Write out, from the entries below, exactly the lines that run between the lines holding "none -> cyan brick E9:G10 level 1" and "orange brick J9:J10", inclusive, and stop there.

Given data Block Start

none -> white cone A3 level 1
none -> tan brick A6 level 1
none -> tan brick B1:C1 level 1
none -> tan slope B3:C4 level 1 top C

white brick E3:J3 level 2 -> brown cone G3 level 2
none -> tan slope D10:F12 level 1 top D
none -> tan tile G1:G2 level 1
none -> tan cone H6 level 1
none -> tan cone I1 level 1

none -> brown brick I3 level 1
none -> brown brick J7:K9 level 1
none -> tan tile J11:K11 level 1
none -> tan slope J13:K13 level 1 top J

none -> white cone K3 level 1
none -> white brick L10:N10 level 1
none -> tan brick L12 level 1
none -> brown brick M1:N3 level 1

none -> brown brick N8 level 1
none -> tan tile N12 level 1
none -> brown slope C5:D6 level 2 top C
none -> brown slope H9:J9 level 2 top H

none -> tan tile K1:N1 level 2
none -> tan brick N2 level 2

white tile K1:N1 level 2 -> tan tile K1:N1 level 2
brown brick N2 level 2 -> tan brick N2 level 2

Given data Block End
Given data Block Start

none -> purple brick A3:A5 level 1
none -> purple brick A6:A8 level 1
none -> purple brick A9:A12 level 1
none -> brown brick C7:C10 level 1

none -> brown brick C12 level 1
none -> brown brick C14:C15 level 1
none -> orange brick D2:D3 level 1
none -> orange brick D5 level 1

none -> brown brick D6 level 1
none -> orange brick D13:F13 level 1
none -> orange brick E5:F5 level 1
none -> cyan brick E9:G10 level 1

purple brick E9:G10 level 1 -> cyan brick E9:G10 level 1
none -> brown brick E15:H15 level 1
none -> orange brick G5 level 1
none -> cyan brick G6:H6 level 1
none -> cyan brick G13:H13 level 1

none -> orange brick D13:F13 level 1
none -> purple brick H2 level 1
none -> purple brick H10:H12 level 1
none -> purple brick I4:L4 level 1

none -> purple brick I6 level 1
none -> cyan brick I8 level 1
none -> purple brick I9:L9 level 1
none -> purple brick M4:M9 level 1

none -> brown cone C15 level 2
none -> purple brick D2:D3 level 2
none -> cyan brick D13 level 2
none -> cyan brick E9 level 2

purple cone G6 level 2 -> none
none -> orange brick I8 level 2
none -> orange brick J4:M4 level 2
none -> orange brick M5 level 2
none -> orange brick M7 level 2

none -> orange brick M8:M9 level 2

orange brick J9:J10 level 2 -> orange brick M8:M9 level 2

Given data Block End

*Problem solution*.
none -> cyan brick E9:G10 level 1

purple brick E9:G10 level 1 -> cyan brick E9:G10 level 1
none -> brown brick E15:H15 level 1
none -> orange brick G5 level 1
none -> cyan brick G6:H6 level 1
none -> cyan brick G13:H13 level 1

none -> orange brick D13:F13 level 1
none -> purple brick H2 level 1
none -> purple brick H10:H12 level 1
none -> purple brick I4:L4 level 1

none -> purple brick I6 level 1
none -> cyan brick I8 level 1
none -> purple brick I9:L9 level 1
none -> purple brick M4:M9 level 1

none -> brown cone C15 level 2
none -> purple brick D2:D3 level 2
none -> cyan brick D13 level 2
none -> cyan brick E9 level 2

purple cone G6 level 2 -> none
none -> orange brick I8 level 2
none -> orange brick J4:M4 level 2
none -> orange brick M5 level 2
none -> orange brick M7 level 2

none -> orange brick M8:M9 level 2

orange brick J9:J10 level 2 -> orange brick M8:M9 level 2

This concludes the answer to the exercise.